(Version comparison data)
"""

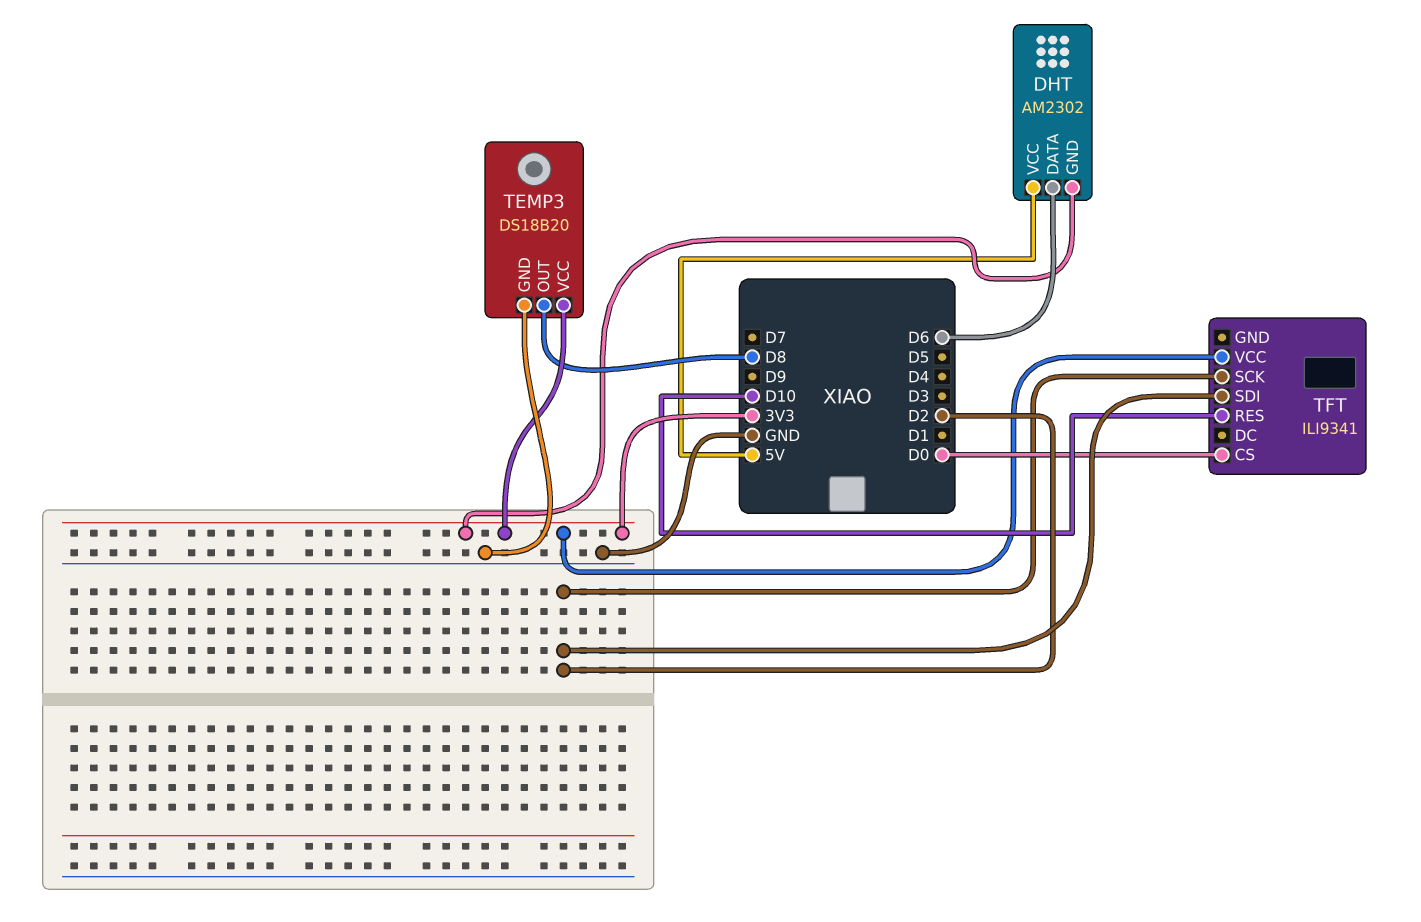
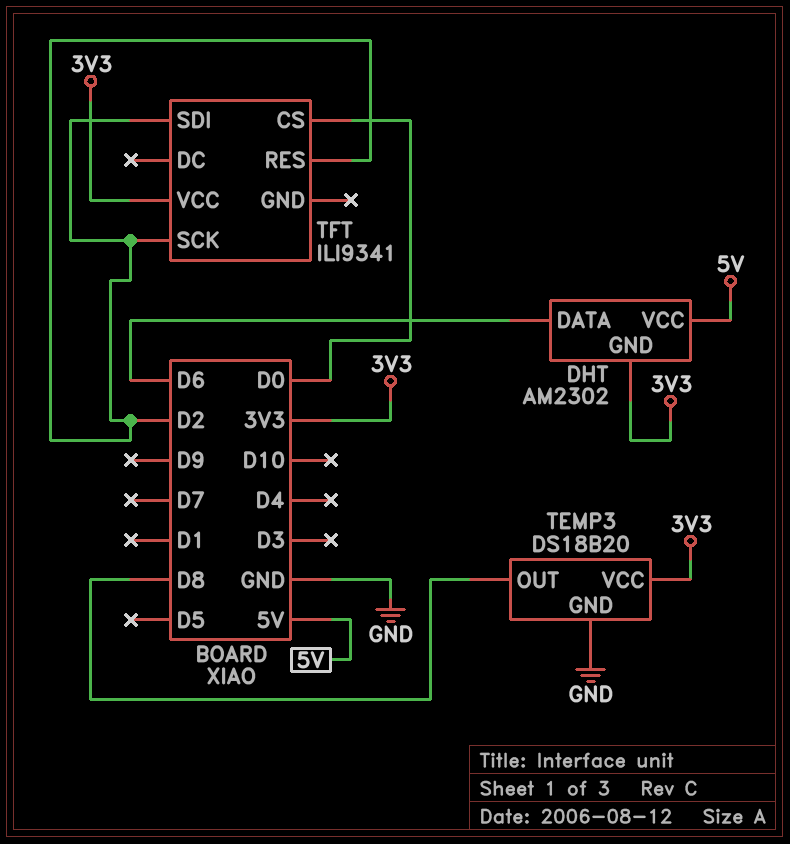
TFT pin RES: D10 -> D2

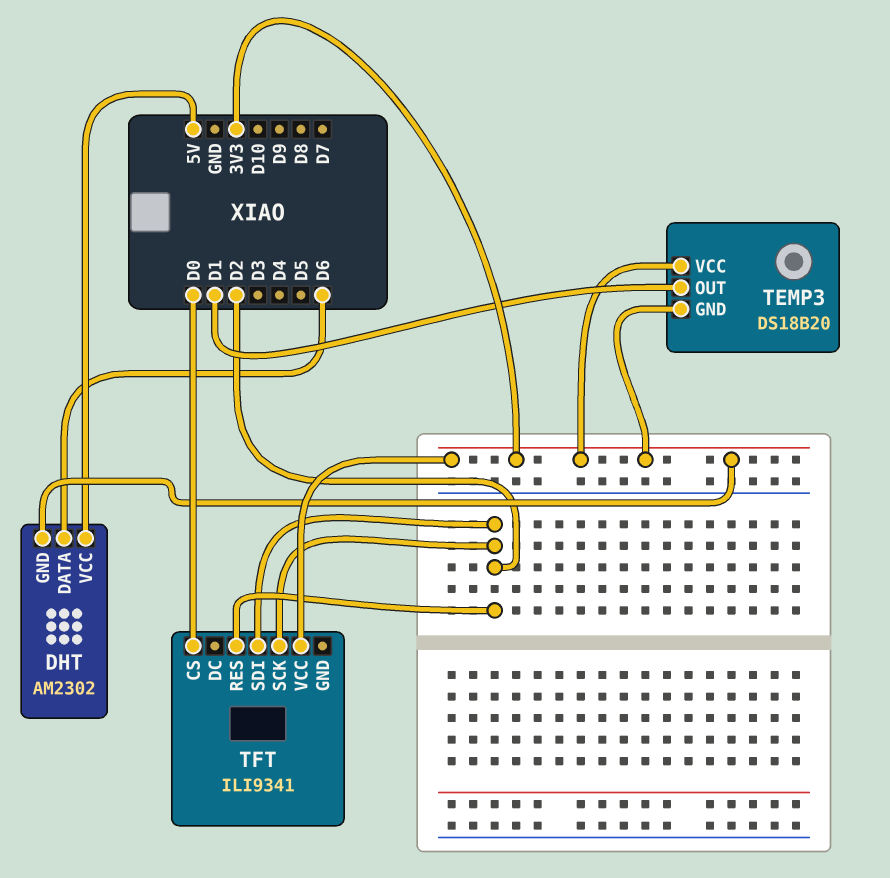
TEMP3 pin GND: GND -> 3V3
TEMP3 pin OUT: D8 -> D1

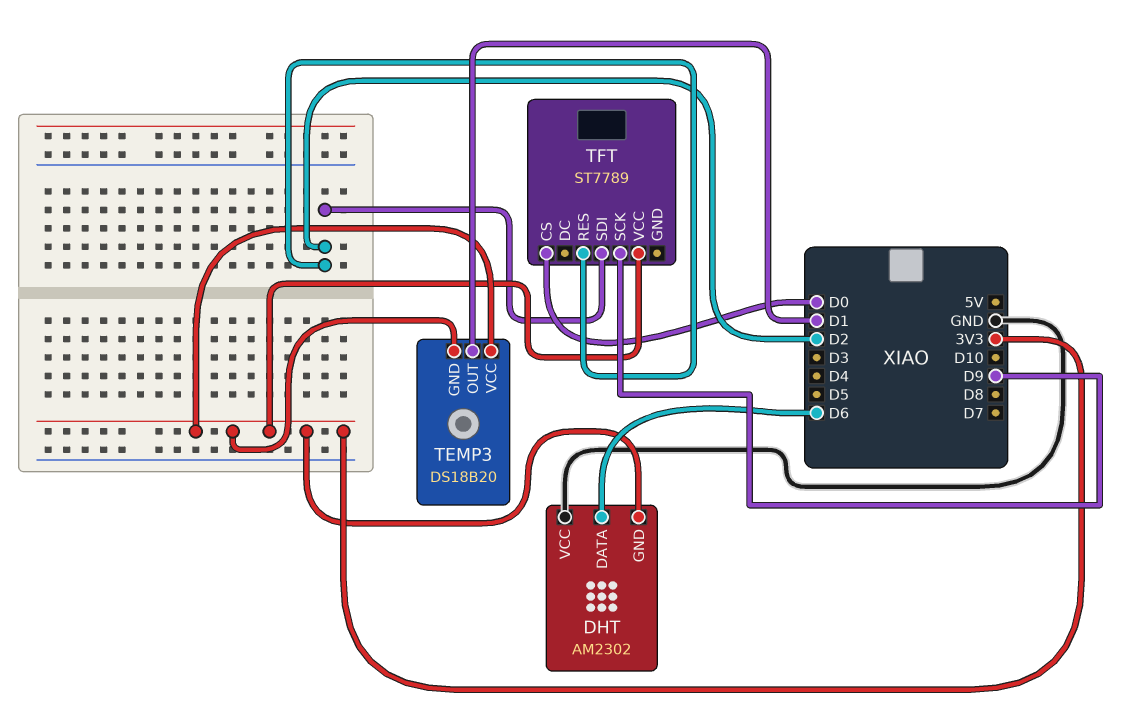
DHT pin VCC: 5V -> GND
TFT: ILI9341 -> ST7789
TFT pin SCK: D2 -> D9

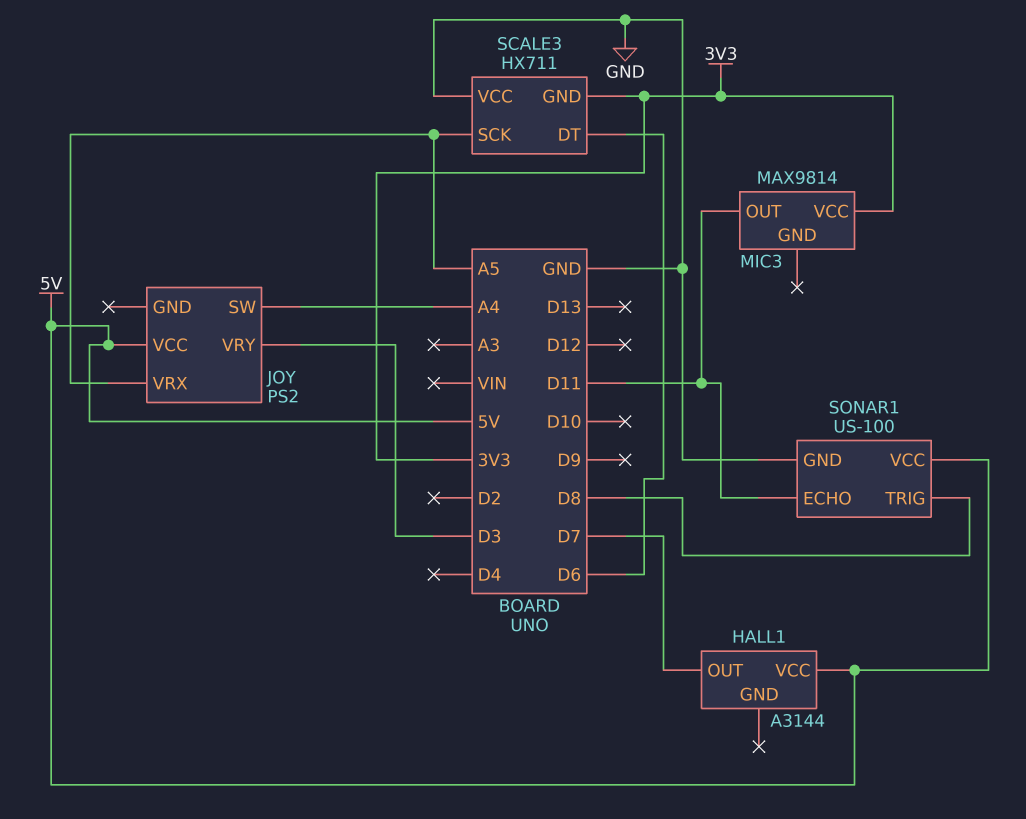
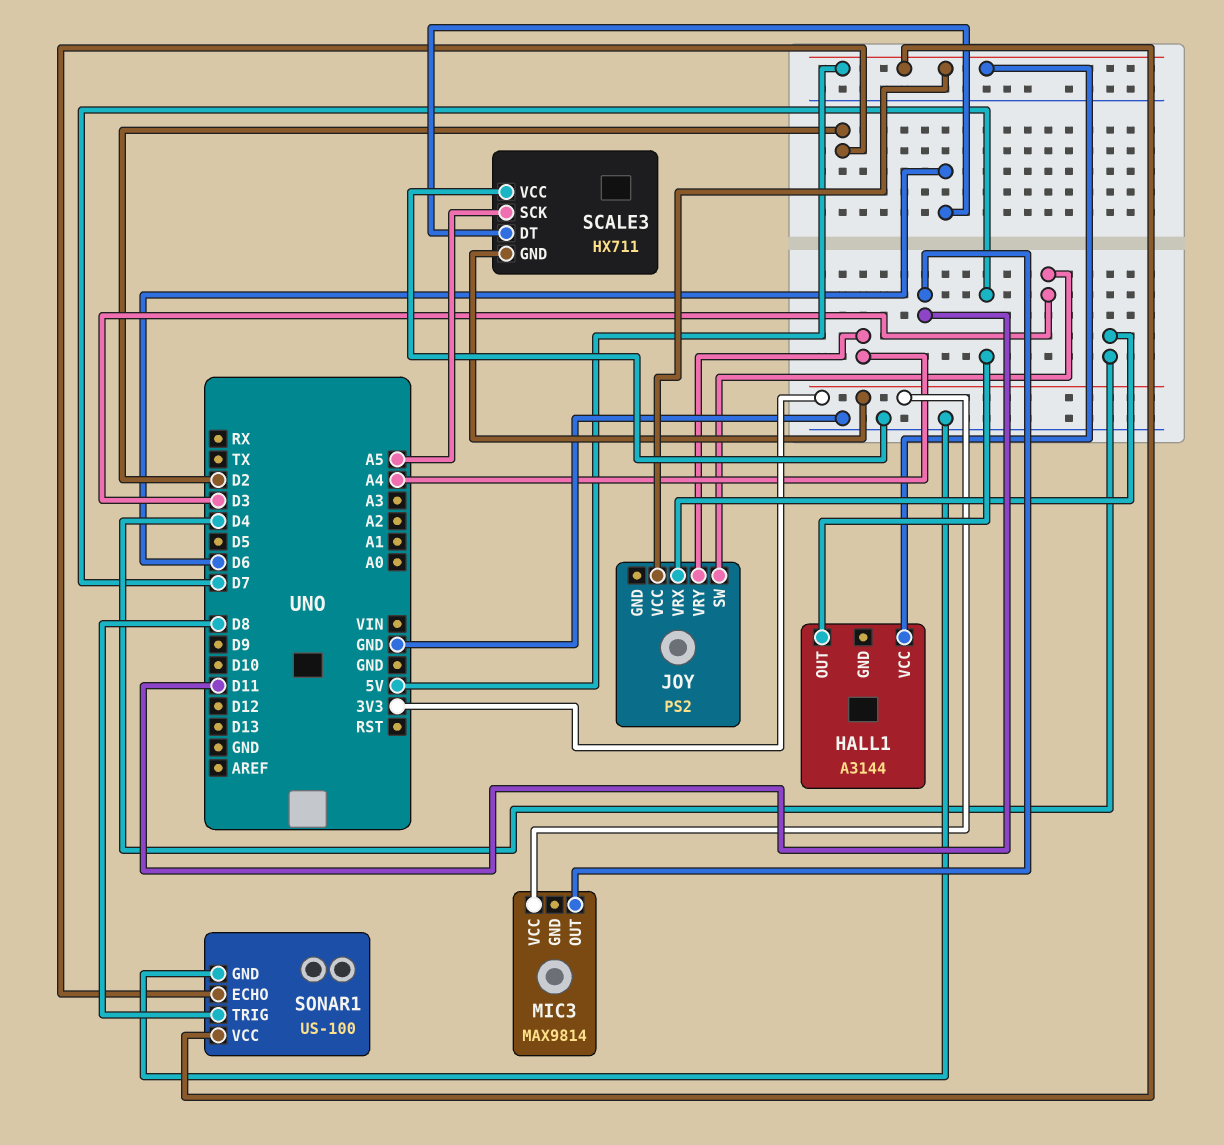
JOY pin SW: A4 -> D3
JOY pin VRX: A5 -> D4
JOY pin VRY: D3 -> A4
SONAR1 pin ECHO: D11 -> D2

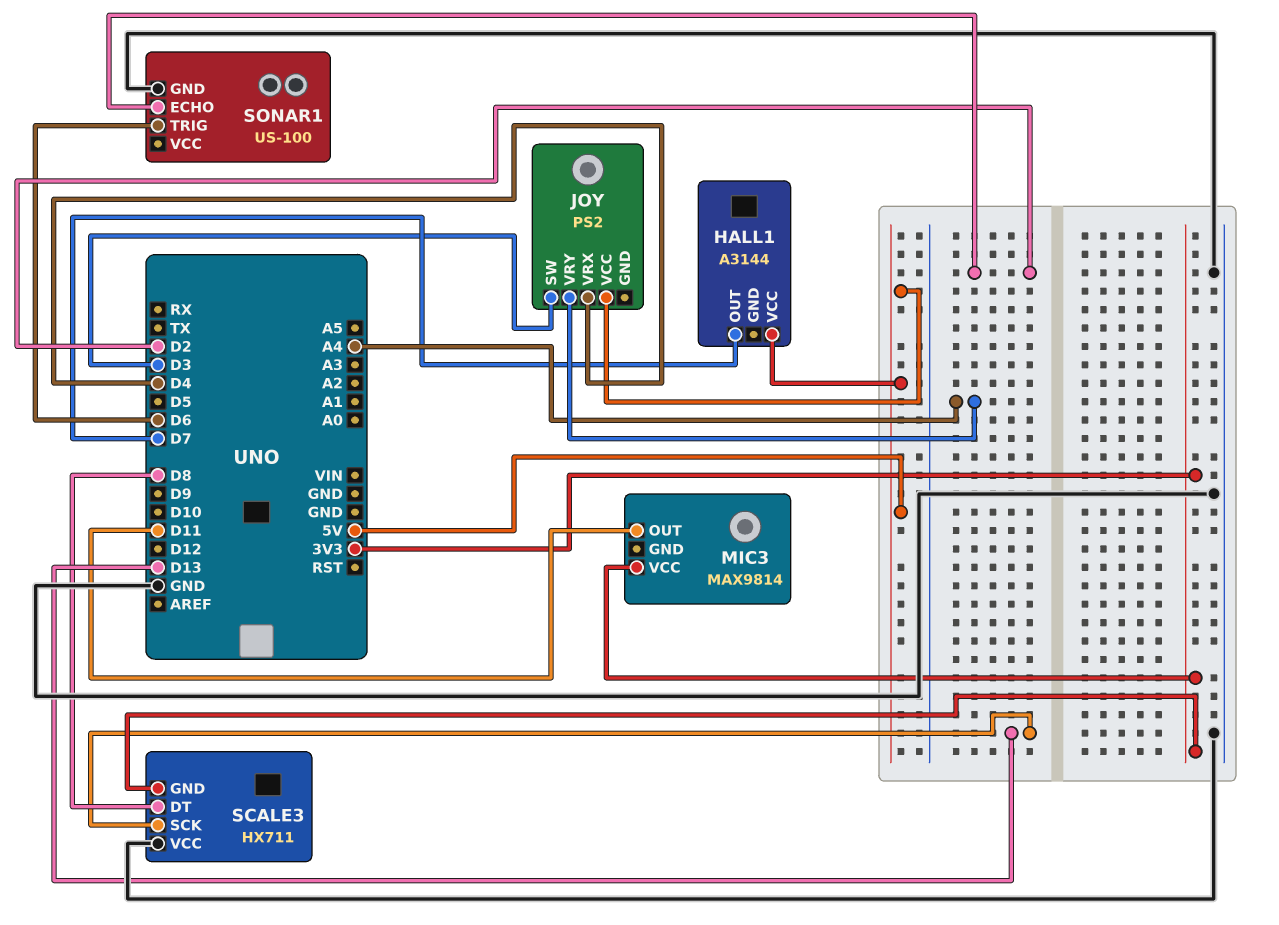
SCALE3 pin DT: D6 -> D8
SCALE3 pin SCK: A5 -> D13
SONAR1 pin TRIG: D8 -> D6
SONAR1 pin VCC: 5V -> none

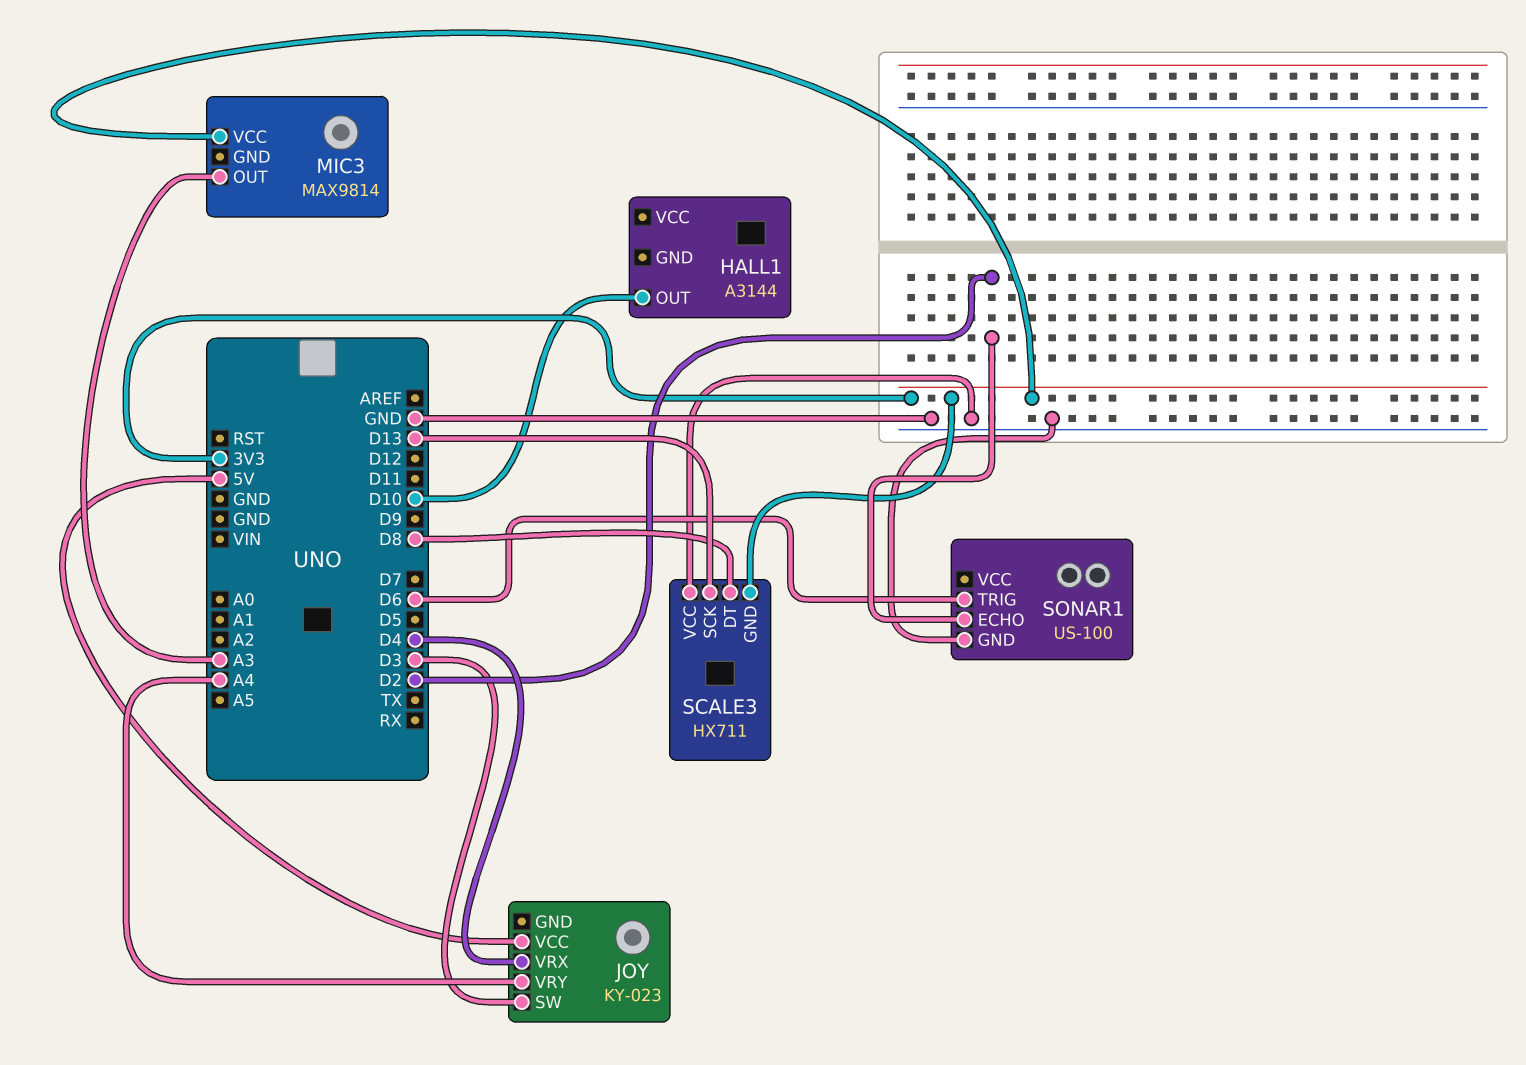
HALL1 pin OUT: D7 -> D10
HALL1 pin VCC: 5V -> none
JOY: PS2 -> KY-023
MIC3 pin OUT: D11 -> A3

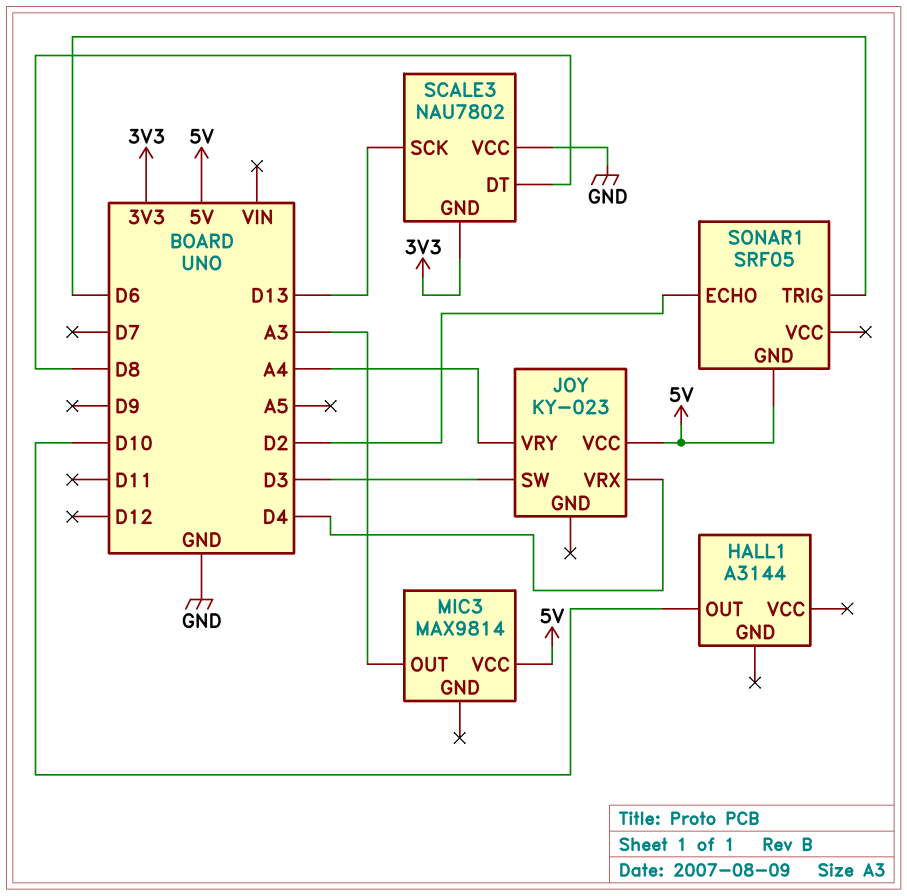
MIC3 pin VCC: 3V3 -> 5V
SCALE3: HX711 -> NAU7802
SONAR1: US-100 -> SRF05
SONAR1 pin GND: GND -> 5V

"""

INSTRUCTIONS FOR THE TASK:
What is needed is an exact restatement of every line from the one containing "TEMP3 pin GND: GND -> 3V3" through the last line of the records, pictures left out.

RESPONSE AREA:
TEMP3 pin GND: GND -> 3V3
TEMP3 pin OUT: D8 -> D1

DHT pin VCC: 5V -> GND
TFT: ILI9341 -> ST7789
TFT pin SCK: D2 -> D9

JOY pin SW: A4 -> D3
JOY pin VRX: A5 -> D4
JOY pin VRY: D3 -> A4
SONAR1 pin ECHO: D11 -> D2

SCALE3 pin DT: D6 -> D8
SCALE3 pin SCK: A5 -> D13
SONAR1 pin TRIG: D8 -> D6
SONAR1 pin VCC: 5V -> none

HALL1 pin OUT: D7 -> D10
HALL1 pin VCC: 5V -> none
JOY: PS2 -> KY-023
MIC3 pin OUT: D11 -> A3

MIC3 pin VCC: 3V3 -> 5V
SCALE3: HX711 -> NAU7802
SONAR1: US-100 -> SRF05
SONAR1 pin GND: GND -> 5V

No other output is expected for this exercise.